• [WHAT YOU ARE ASKED TO DO] Output each entry below as it stands, leaving out every picture.
(SOURCE DATA begins)
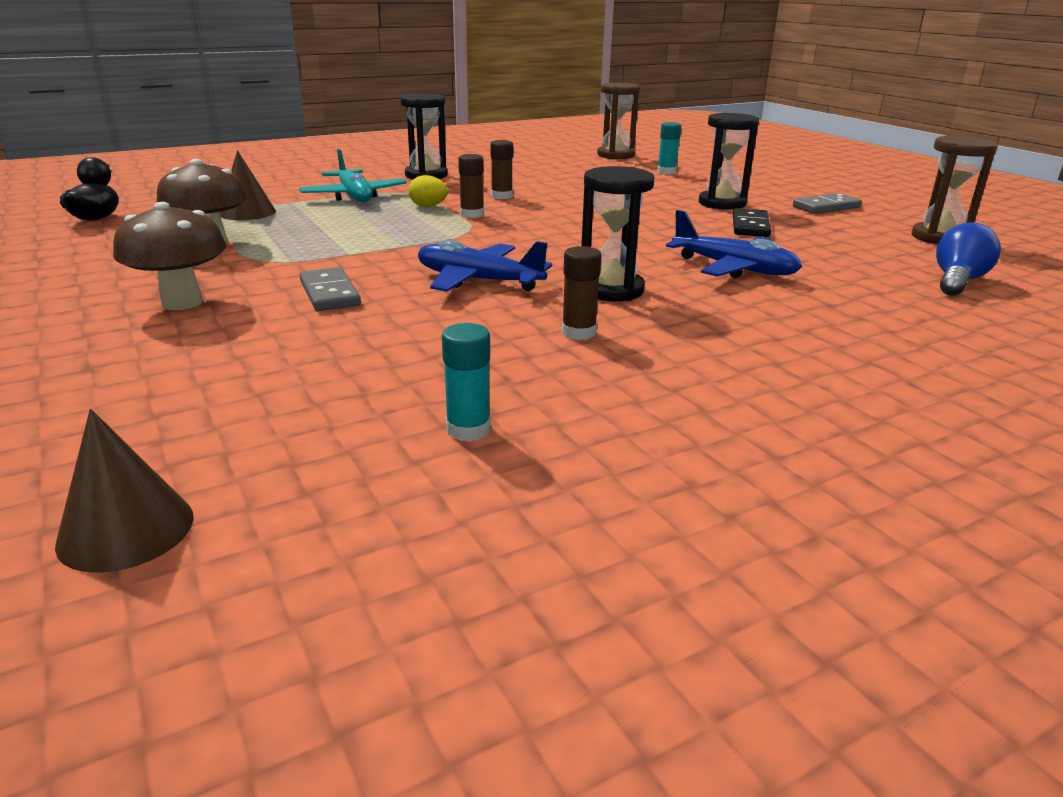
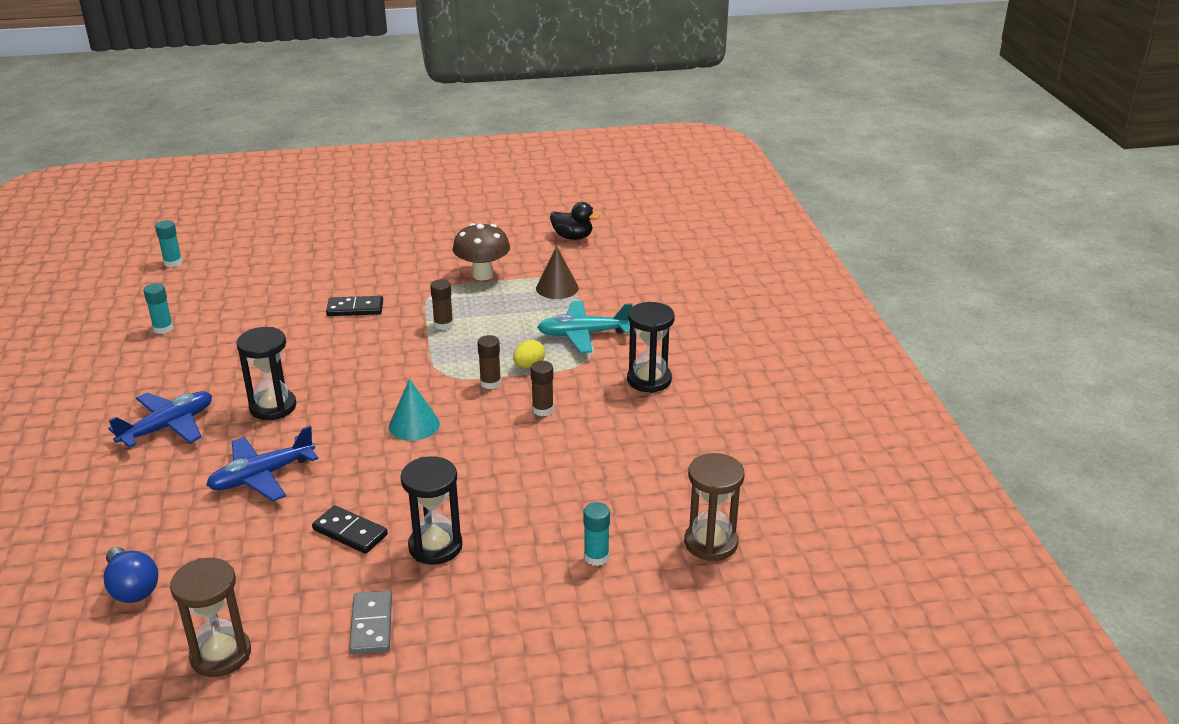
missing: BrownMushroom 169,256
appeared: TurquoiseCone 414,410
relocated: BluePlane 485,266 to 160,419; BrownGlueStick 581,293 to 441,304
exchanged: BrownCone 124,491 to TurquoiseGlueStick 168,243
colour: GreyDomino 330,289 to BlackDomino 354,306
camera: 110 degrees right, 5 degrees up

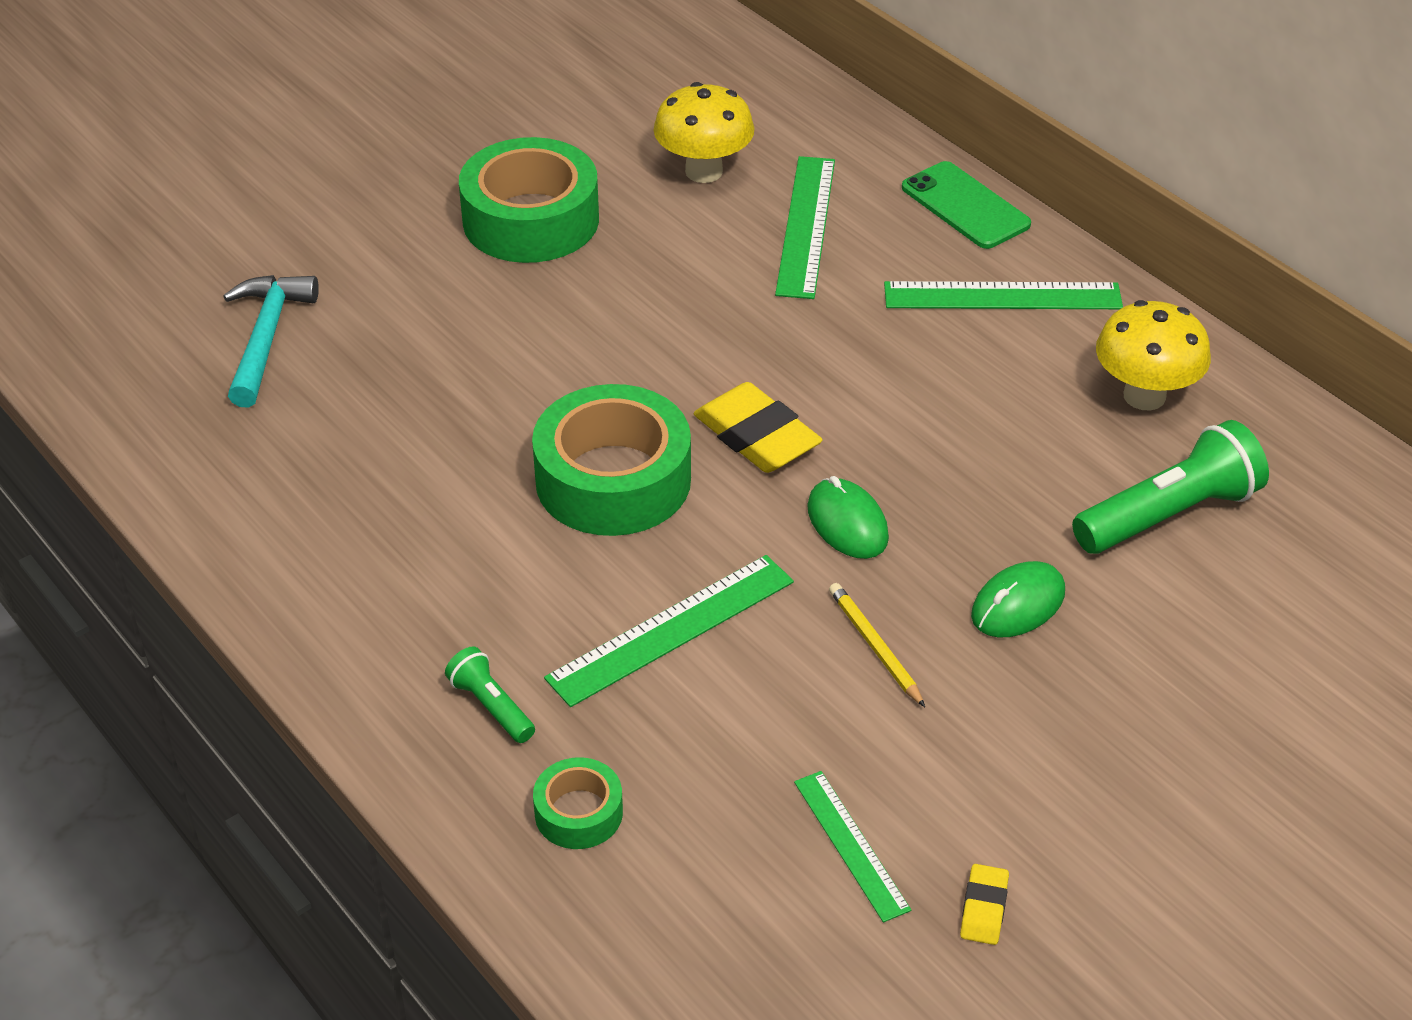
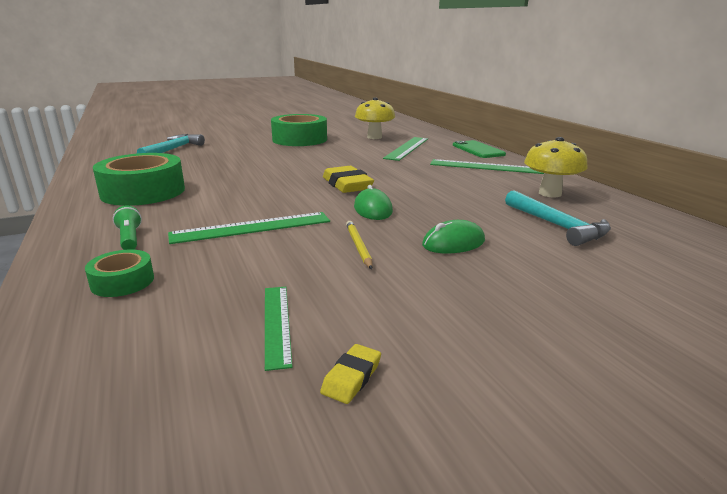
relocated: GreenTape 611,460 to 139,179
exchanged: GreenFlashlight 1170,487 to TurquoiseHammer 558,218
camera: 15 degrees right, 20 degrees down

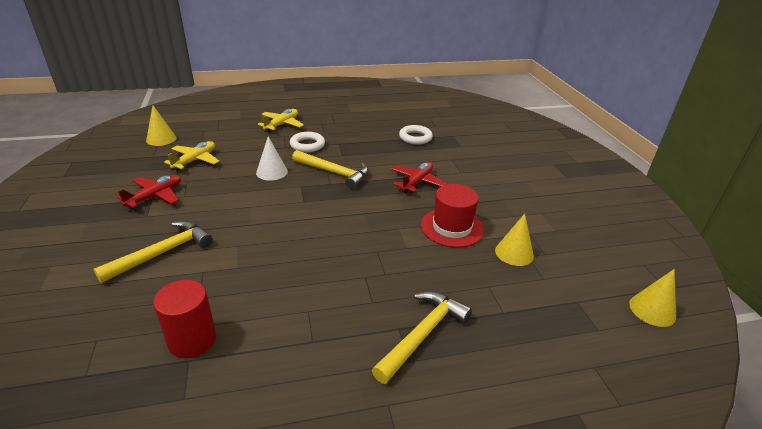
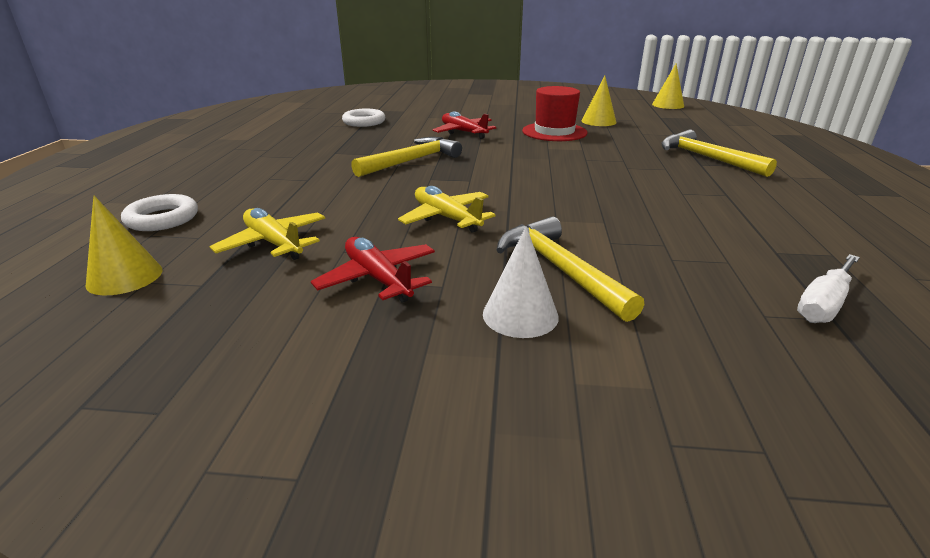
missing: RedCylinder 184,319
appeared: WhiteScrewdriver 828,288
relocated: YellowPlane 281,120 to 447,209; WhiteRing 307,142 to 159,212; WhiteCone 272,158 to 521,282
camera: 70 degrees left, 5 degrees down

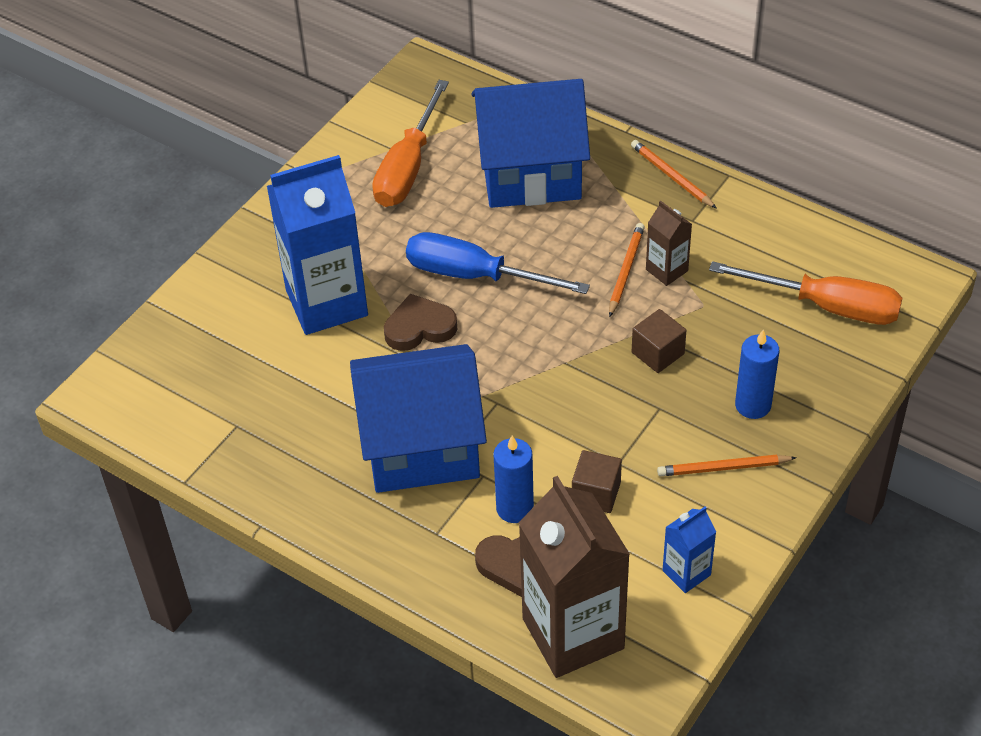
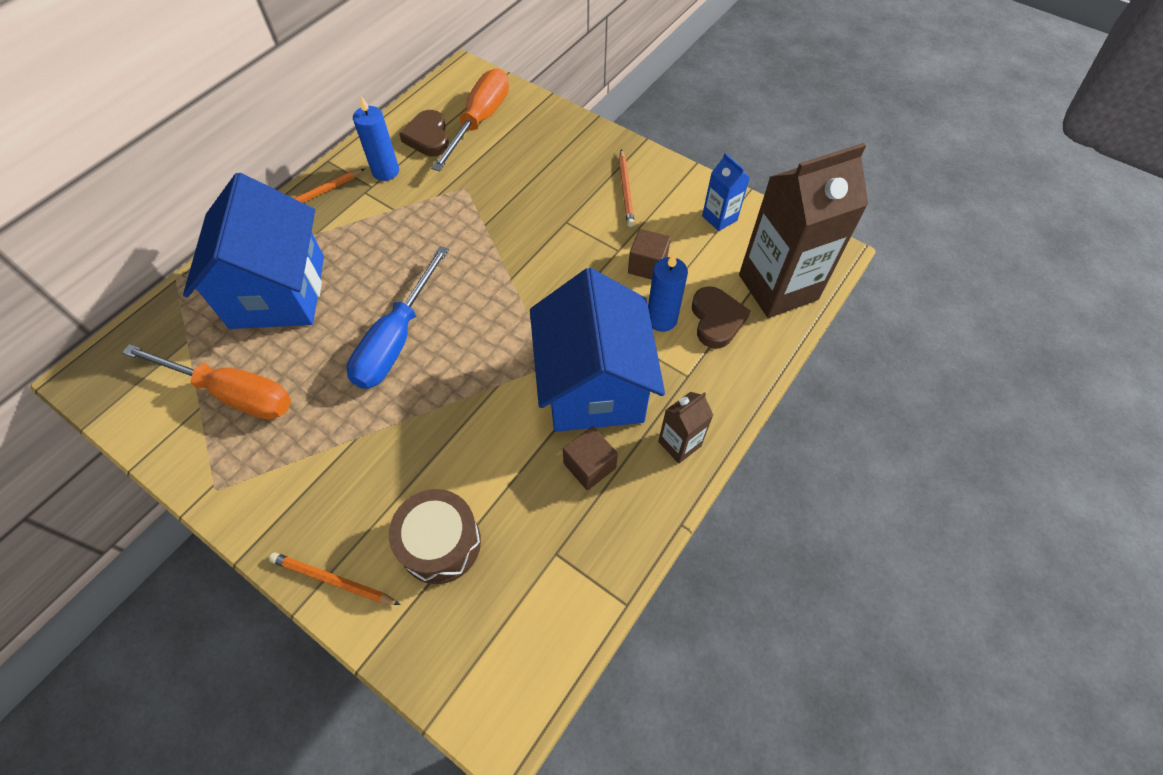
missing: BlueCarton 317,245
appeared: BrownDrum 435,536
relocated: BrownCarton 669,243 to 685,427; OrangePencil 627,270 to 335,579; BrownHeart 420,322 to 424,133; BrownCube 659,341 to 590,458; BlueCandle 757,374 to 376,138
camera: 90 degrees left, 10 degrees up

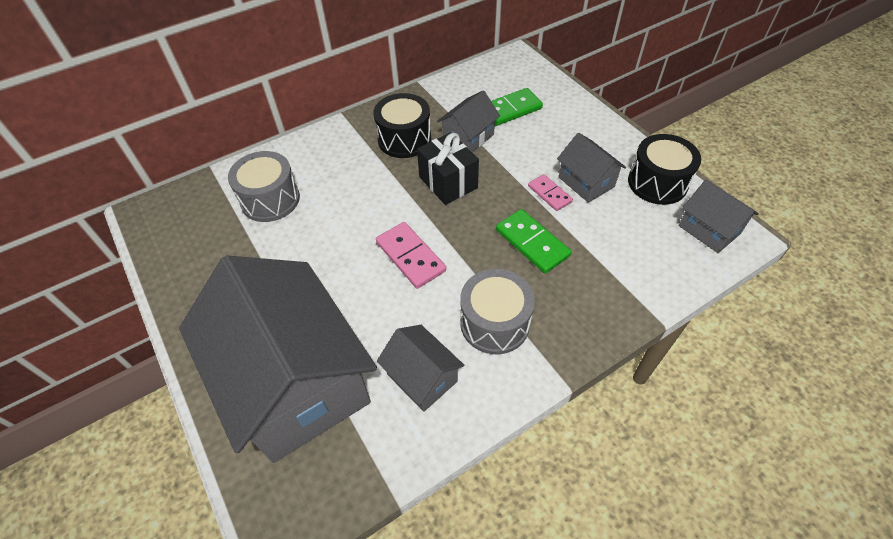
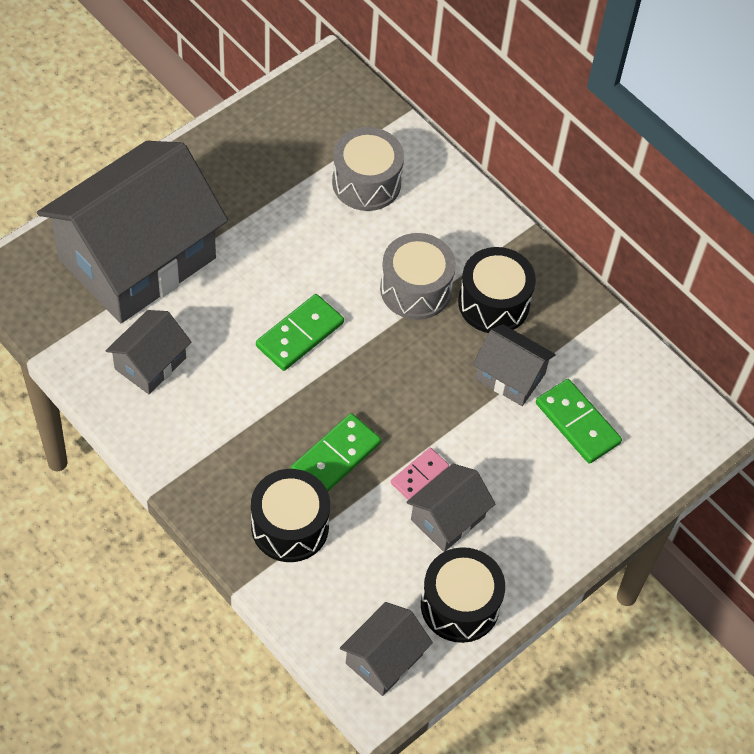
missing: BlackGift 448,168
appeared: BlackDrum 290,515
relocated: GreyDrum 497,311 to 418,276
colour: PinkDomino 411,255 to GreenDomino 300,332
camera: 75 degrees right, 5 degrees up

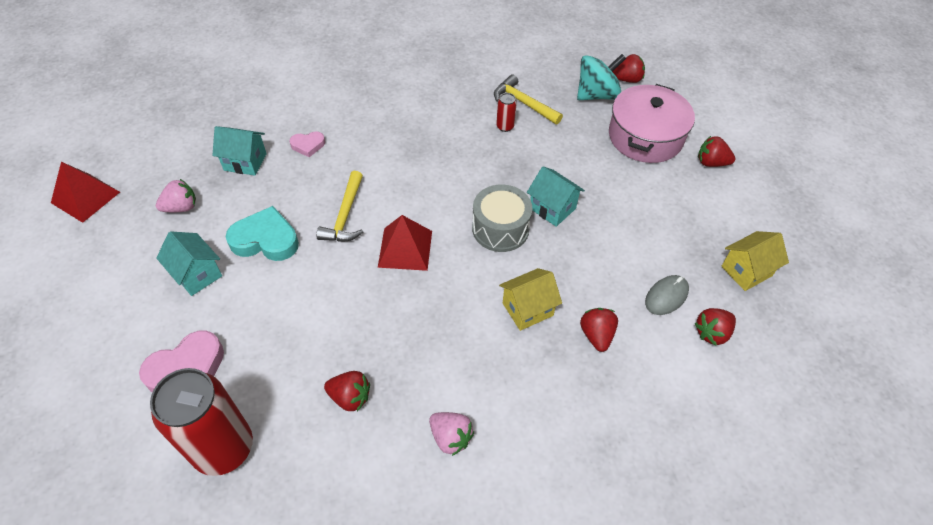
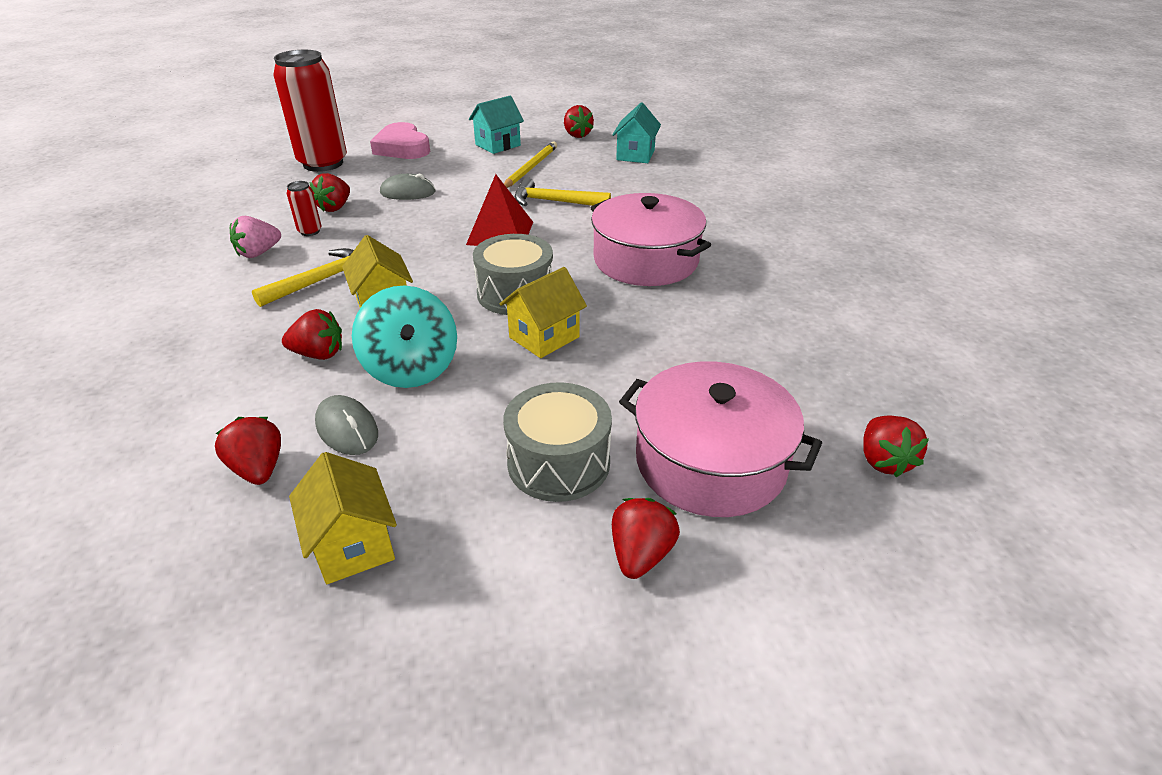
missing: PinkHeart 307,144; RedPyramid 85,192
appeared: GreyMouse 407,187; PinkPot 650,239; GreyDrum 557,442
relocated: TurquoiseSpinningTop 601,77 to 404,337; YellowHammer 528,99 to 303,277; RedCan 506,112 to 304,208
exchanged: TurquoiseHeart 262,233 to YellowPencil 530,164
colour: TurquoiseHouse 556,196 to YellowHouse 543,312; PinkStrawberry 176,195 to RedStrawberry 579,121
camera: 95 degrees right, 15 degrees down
(SOURCE DATA ends)
• [RESULT OF THIS TASK]
missing: BrownMushroom 169,256
appeared: TurquoiseCone 414,410
relocated: BluePlane 485,266 to 160,419; BrownGlueStick 581,293 to 441,304
exchanged: BrownCone 124,491 to TurquoiseGlueStick 168,243
colour: GreyDomino 330,289 to BlackDomino 354,306
camera: 110 degrees right, 5 degrees up

relocated: GreenTape 611,460 to 139,179
exchanged: GreenFlashlight 1170,487 to TurquoiseHammer 558,218
camera: 15 degrees right, 20 degrees down

missing: RedCylinder 184,319
appeared: WhiteScrewdriver 828,288
relocated: YellowPlane 281,120 to 447,209; WhiteRing 307,142 to 159,212; WhiteCone 272,158 to 521,282
camera: 70 degrees left, 5 degrees down

missing: BlueCarton 317,245
appeared: BrownDrum 435,536
relocated: BrownCarton 669,243 to 685,427; OrangePencil 627,270 to 335,579; BrownHeart 420,322 to 424,133; BrownCube 659,341 to 590,458; BlueCandle 757,374 to 376,138
camera: 90 degrees left, 10 degrees up

missing: BlackGift 448,168
appeared: BlackDrum 290,515
relocated: GreyDrum 497,311 to 418,276
colour: PinkDomino 411,255 to GreenDomino 300,332
camera: 75 degrees right, 5 degrees up

missing: PinkHeart 307,144; RedPyramid 85,192
appeared: GreyMouse 407,187; PinkPot 650,239; GreyDrum 557,442
relocated: TurquoiseSpinningTop 601,77 to 404,337; YellowHammer 528,99 to 303,277; RedCan 506,112 to 304,208
exchanged: TurquoiseHeart 262,233 to YellowPencil 530,164
colour: TurquoiseHouse 556,196 to YellowHouse 543,312; PinkStrawberry 176,195 to RedStrawberry 579,121
camera: 95 degrees right, 15 degrees down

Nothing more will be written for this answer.